[Records contained in a dataset]
###

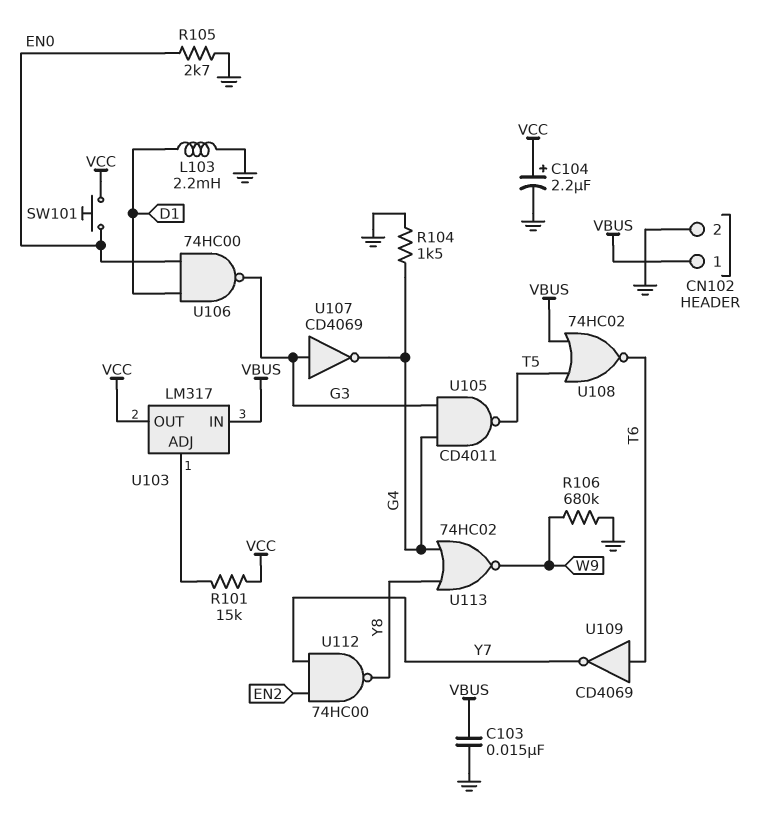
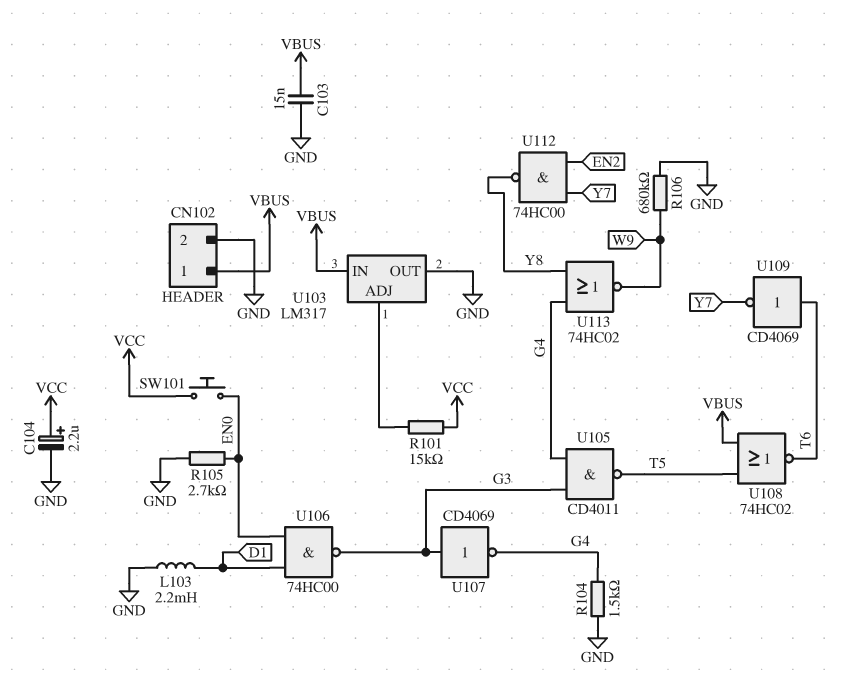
U103 pin OUT: VCC -> GND

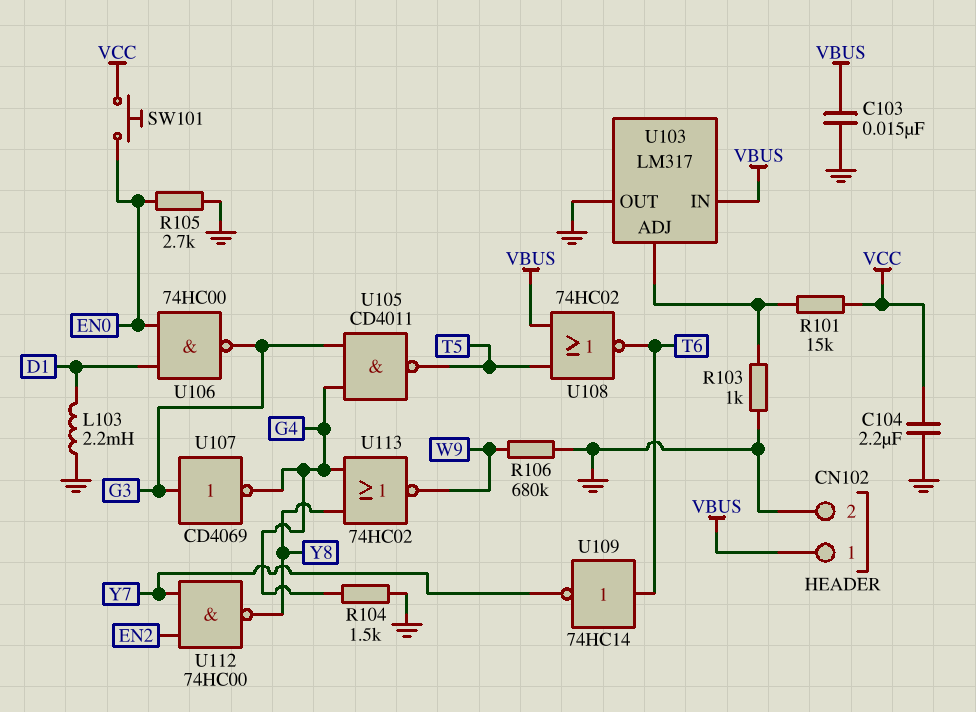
C104: 2.2uF (plus VCC, minus GND) -> 2.2uF (GND, VCC)
R103: none -> 1k (GND, U103/ADJ)
U109: NOT CD4069 (in T6, out Y7) -> NOT 74HC14 (in T6, out Y7)

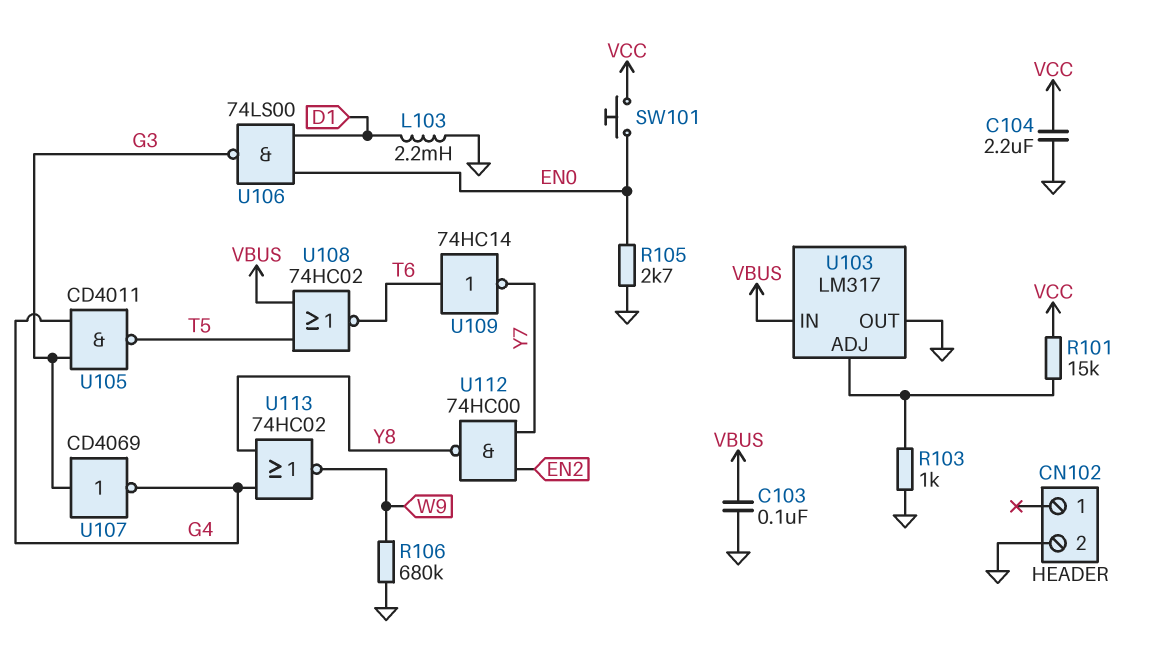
C103: 15nF (GND, VBUS) -> 100nF (GND, VBUS)
CN102 pin 1: VBUS -> none
R104: 1.5k (G4, GND) -> none
U106: NAND 74HC00 (in D1, in EN0, out G3) -> NAND 74LS00 (in D1, in EN0, out G3)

###

▶ **Task description**
Wherever a line of the data holds "none", copy that line.

▶ **Answer box**
R103: none -> 1k (GND, U103/ADJ)
CN102 pin 1: VBUS -> none
R104: 1.5k (G4, GND) -> none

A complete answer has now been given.